[Object transformation records]
╭──

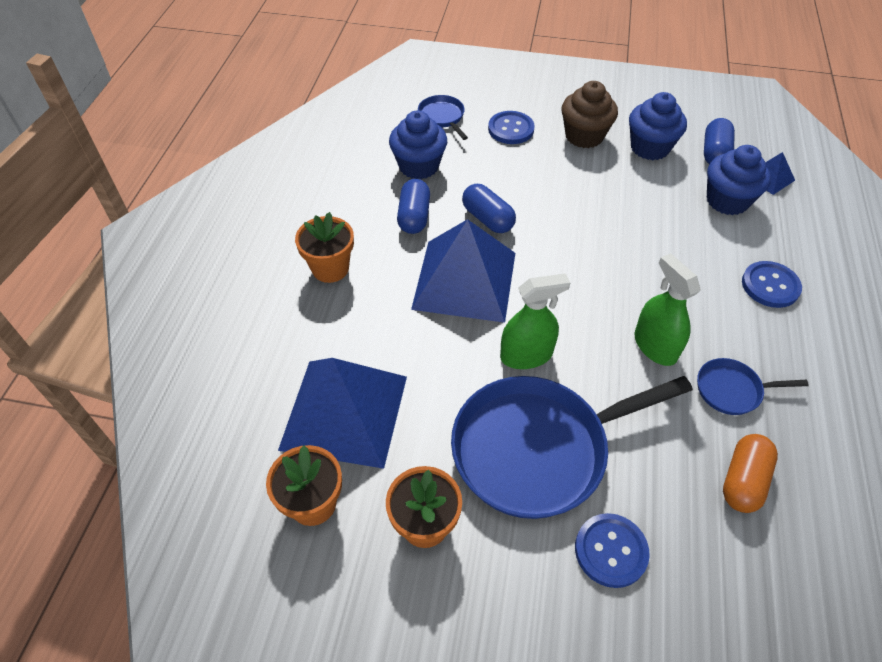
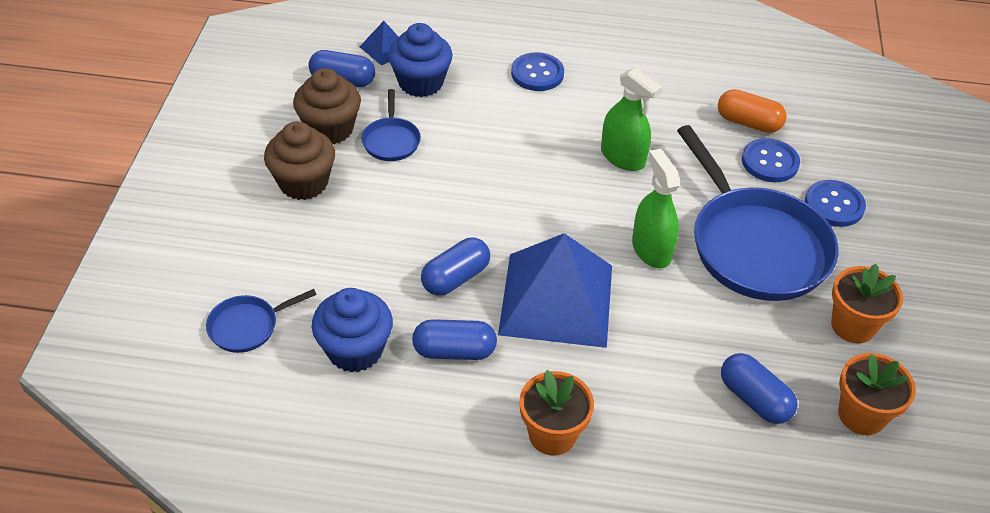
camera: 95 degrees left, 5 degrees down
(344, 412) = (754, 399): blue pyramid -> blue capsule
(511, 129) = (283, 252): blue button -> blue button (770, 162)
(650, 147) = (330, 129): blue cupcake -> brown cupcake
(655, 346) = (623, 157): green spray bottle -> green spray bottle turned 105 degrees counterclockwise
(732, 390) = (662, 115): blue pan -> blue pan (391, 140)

╰──
╭──

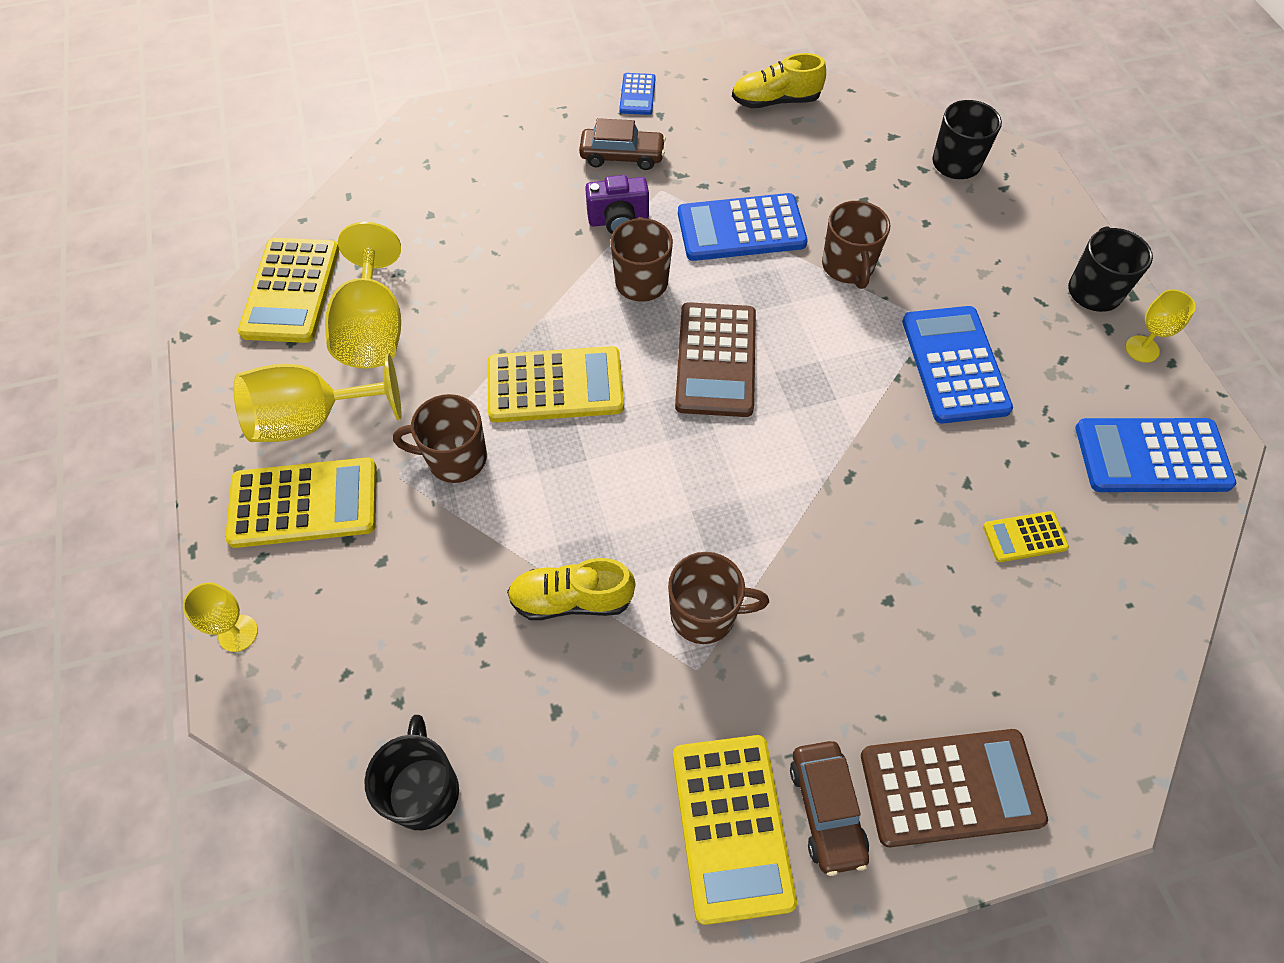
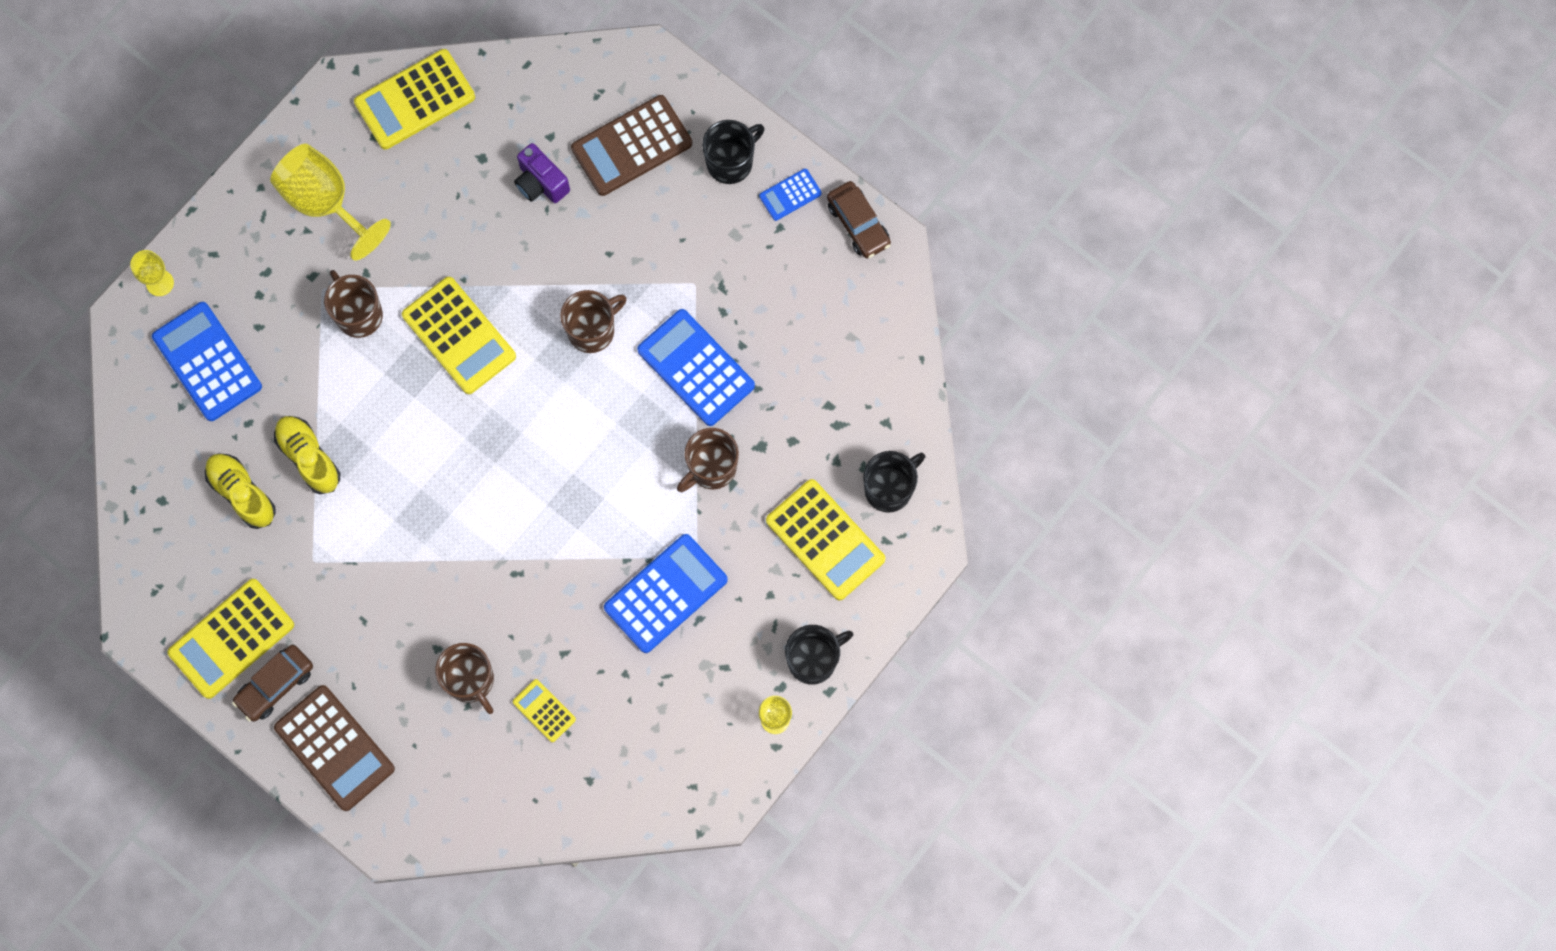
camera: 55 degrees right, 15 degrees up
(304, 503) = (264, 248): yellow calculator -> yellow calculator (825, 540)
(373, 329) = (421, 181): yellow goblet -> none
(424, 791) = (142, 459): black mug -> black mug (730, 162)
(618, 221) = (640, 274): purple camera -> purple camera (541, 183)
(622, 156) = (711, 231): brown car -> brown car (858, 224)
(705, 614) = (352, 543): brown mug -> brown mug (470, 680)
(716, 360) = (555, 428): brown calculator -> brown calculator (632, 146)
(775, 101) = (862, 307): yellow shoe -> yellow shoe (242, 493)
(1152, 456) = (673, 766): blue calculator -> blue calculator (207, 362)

╰──

Work instructions:
Set down, unchanged, only those lines above that fall between the line with "camera: 95 degrees left, 5 degrees down" and the line with "(732, 390) = (662, 115): blue", the two end lines included.

Reply to the task:
camera: 95 degrees left, 5 degrees down
(344, 412) = (754, 399): blue pyramid -> blue capsule
(511, 129) = (283, 252): blue button -> blue button (770, 162)
(650, 147) = (330, 129): blue cupcake -> brown cupcake
(655, 346) = (623, 157): green spray bottle -> green spray bottle turned 105 degrees counterclockwise
(732, 390) = (662, 115): blue pan -> blue pan (391, 140)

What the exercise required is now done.